[Stepwise shape edit descriptions]
::::::::
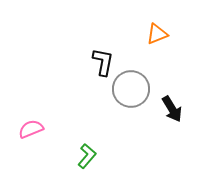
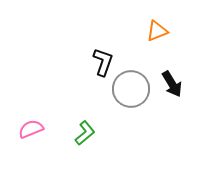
orange triangle: moved 3 px up
black L-shape: rotated 8 degrees clockwise
black arrow: moved 25 px up
green L-shape: moved 2 px left, 23 px up; rotated 10 degrees clockwise
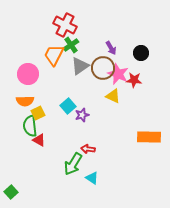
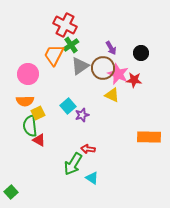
yellow triangle: moved 1 px left, 1 px up
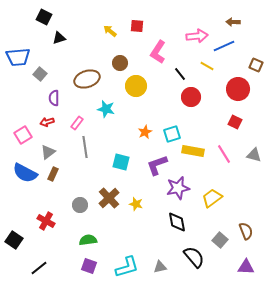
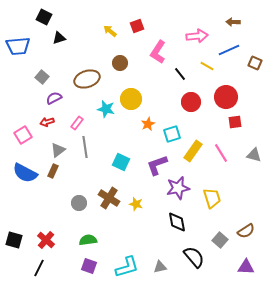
red square at (137, 26): rotated 24 degrees counterclockwise
blue line at (224, 46): moved 5 px right, 4 px down
blue trapezoid at (18, 57): moved 11 px up
brown square at (256, 65): moved 1 px left, 2 px up
gray square at (40, 74): moved 2 px right, 3 px down
yellow circle at (136, 86): moved 5 px left, 13 px down
red circle at (238, 89): moved 12 px left, 8 px down
red circle at (191, 97): moved 5 px down
purple semicircle at (54, 98): rotated 63 degrees clockwise
red square at (235, 122): rotated 32 degrees counterclockwise
orange star at (145, 132): moved 3 px right, 8 px up
yellow rectangle at (193, 151): rotated 65 degrees counterclockwise
gray triangle at (48, 152): moved 10 px right, 2 px up
pink line at (224, 154): moved 3 px left, 1 px up
cyan square at (121, 162): rotated 12 degrees clockwise
brown rectangle at (53, 174): moved 3 px up
brown cross at (109, 198): rotated 15 degrees counterclockwise
yellow trapezoid at (212, 198): rotated 110 degrees clockwise
gray circle at (80, 205): moved 1 px left, 2 px up
red cross at (46, 221): moved 19 px down; rotated 12 degrees clockwise
brown semicircle at (246, 231): rotated 78 degrees clockwise
black square at (14, 240): rotated 18 degrees counterclockwise
black line at (39, 268): rotated 24 degrees counterclockwise
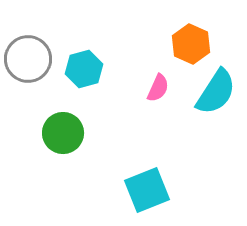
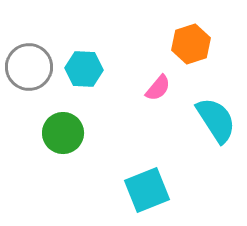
::::::::
Repeat each line of the records exactly, dropping the pictures.

Task solution:
orange triangle: moved 3 px up
black L-shape: rotated 8 degrees clockwise
black arrow: moved 25 px up
green L-shape: moved 2 px left, 23 px up; rotated 10 degrees clockwise
yellow triangle: moved 1 px left, 1 px up
red square at (137, 26): rotated 24 degrees counterclockwise
blue line at (224, 46): moved 5 px right, 4 px down
blue trapezoid at (18, 57): moved 11 px up
brown square at (256, 65): moved 1 px left, 2 px up
gray square at (40, 74): moved 2 px right, 3 px down
yellow circle at (136, 86): moved 5 px left, 13 px down
red circle at (238, 89): moved 12 px left, 8 px down
red circle at (191, 97): moved 5 px down
purple semicircle at (54, 98): rotated 63 degrees clockwise
red square at (235, 122): rotated 32 degrees counterclockwise
orange star at (145, 132): moved 3 px right, 8 px up
yellow rectangle at (193, 151): rotated 65 degrees counterclockwise
gray triangle at (48, 152): moved 10 px right, 2 px up
pink line at (224, 154): moved 3 px left, 1 px up
cyan square at (121, 162): rotated 12 degrees clockwise
brown rectangle at (53, 174): moved 3 px up
brown cross at (109, 198): rotated 15 degrees counterclockwise
yellow trapezoid at (212, 198): rotated 110 degrees clockwise
gray circle at (80, 205): moved 1 px left, 2 px up
red cross at (46, 221): moved 19 px down; rotated 12 degrees clockwise
brown semicircle at (246, 231): rotated 78 degrees clockwise
black square at (14, 240): rotated 18 degrees counterclockwise
black line at (39, 268): rotated 24 degrees counterclockwise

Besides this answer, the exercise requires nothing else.